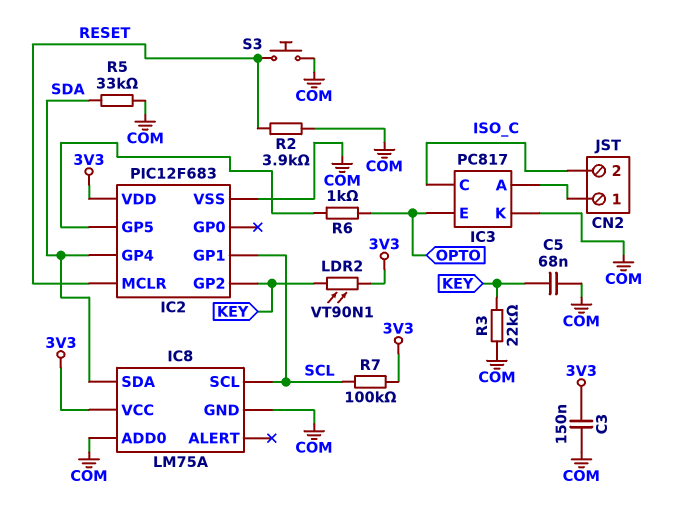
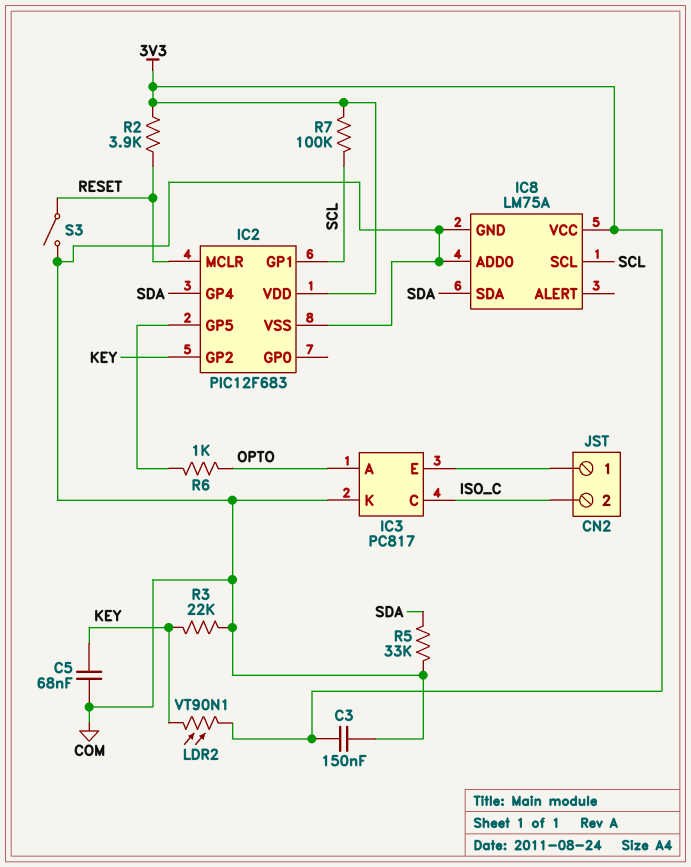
IC3 pin A: CN2/1 -> OPTO
IC3 pin E: OPTO -> CN2/1
R2: 3.9k (COM, RESET) -> 3.9k (3V3, RESET)
S3: button (COM, RESET) -> switch (COM, RESET)

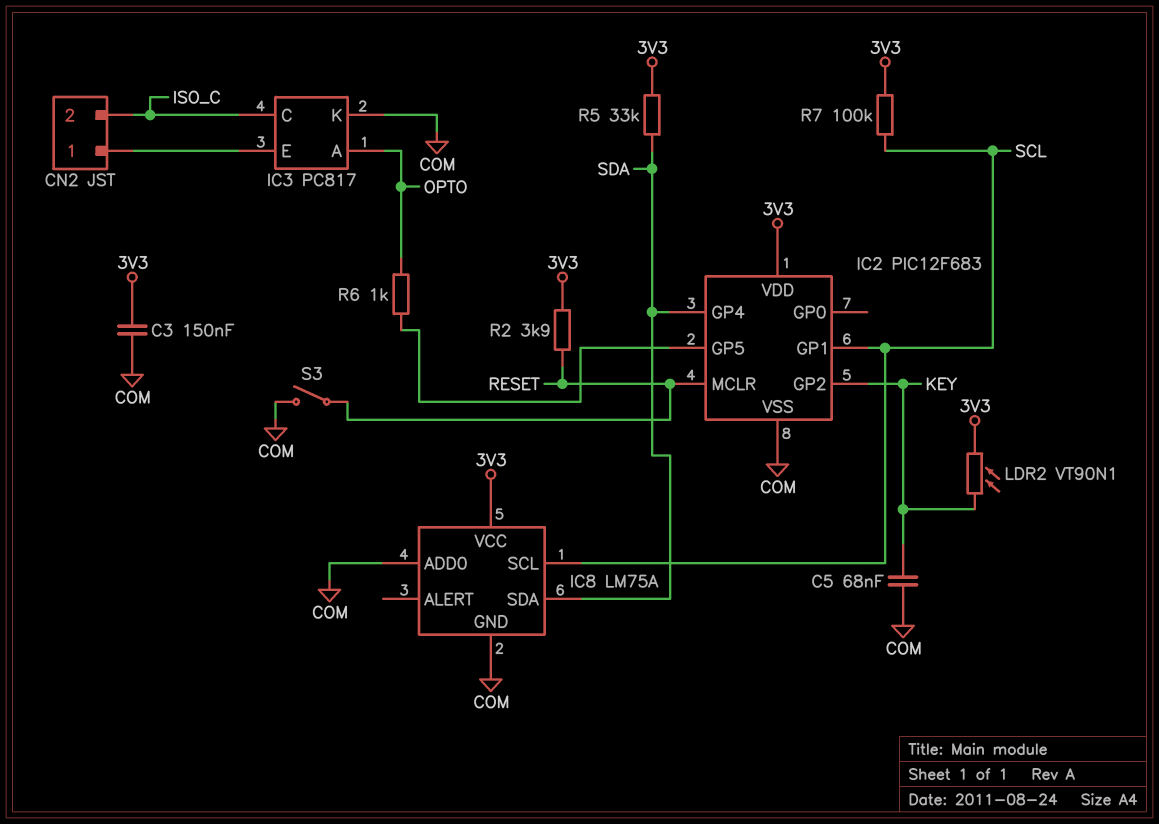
R3: 22k (COM, KEY) -> none
R5: 33k (COM, SDA) -> 33k (3V3, SDA)

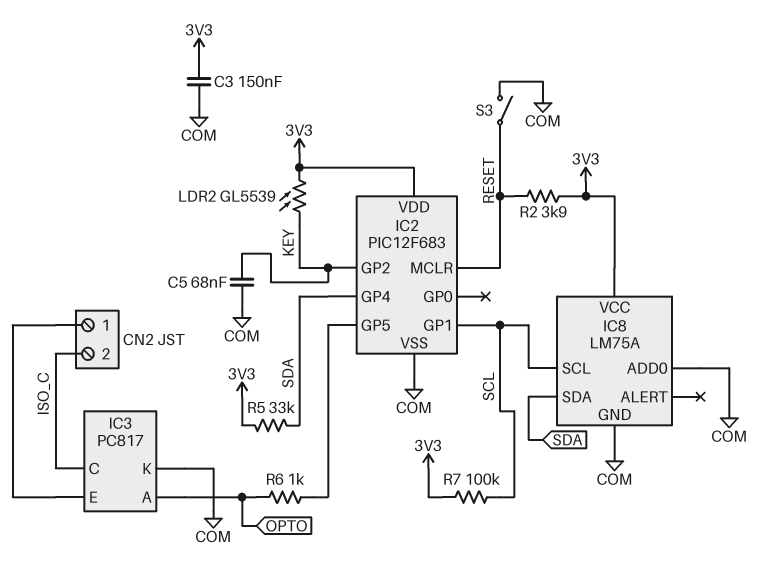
LDR2: VT90N1 (3V3, KEY) -> GL5539 (3V3, KEY)

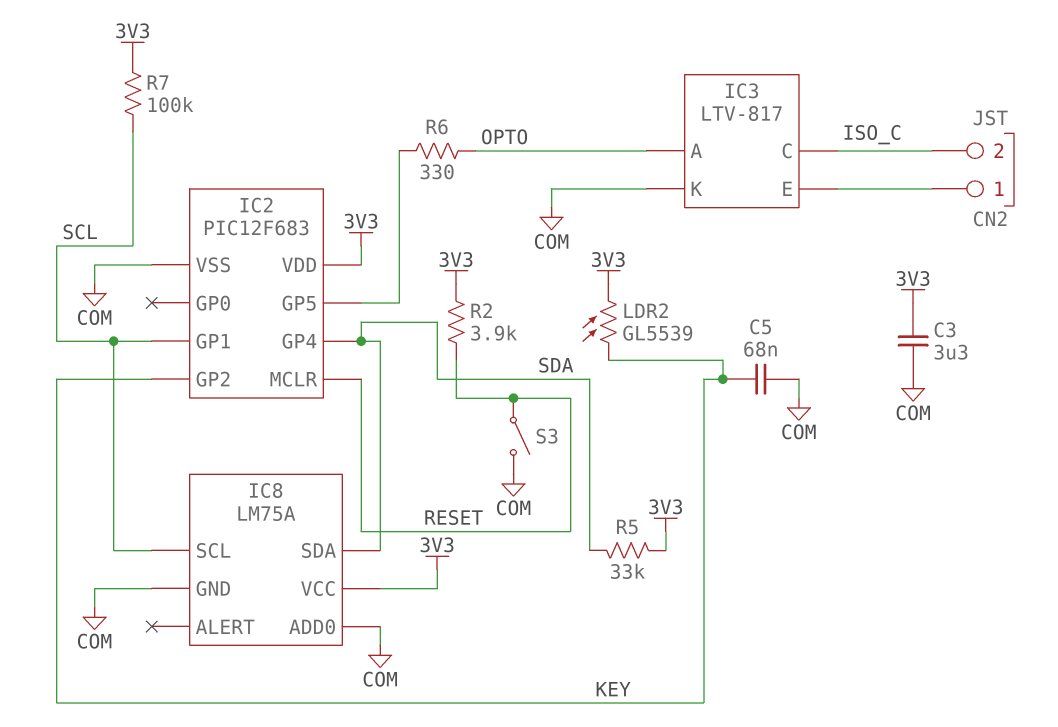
C3: 150nF (3V3, COM) -> 3.3uF (3V3, COM)
IC3: PC817 -> LTV-817
R6: 1k (IC2/GP5, OPTO) -> 330 (IC2/GP5, OPTO)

+++

* What you need to do
Identify each line in the records above that contains the word "OPTO", and copy it out in full.

* Response area
IC3 pin A: CN2/1 -> OPTO
IC3 pin E: OPTO -> CN2/1
R6: 1k (IC2/GP5, OPTO) -> 330 (IC2/GP5, OPTO)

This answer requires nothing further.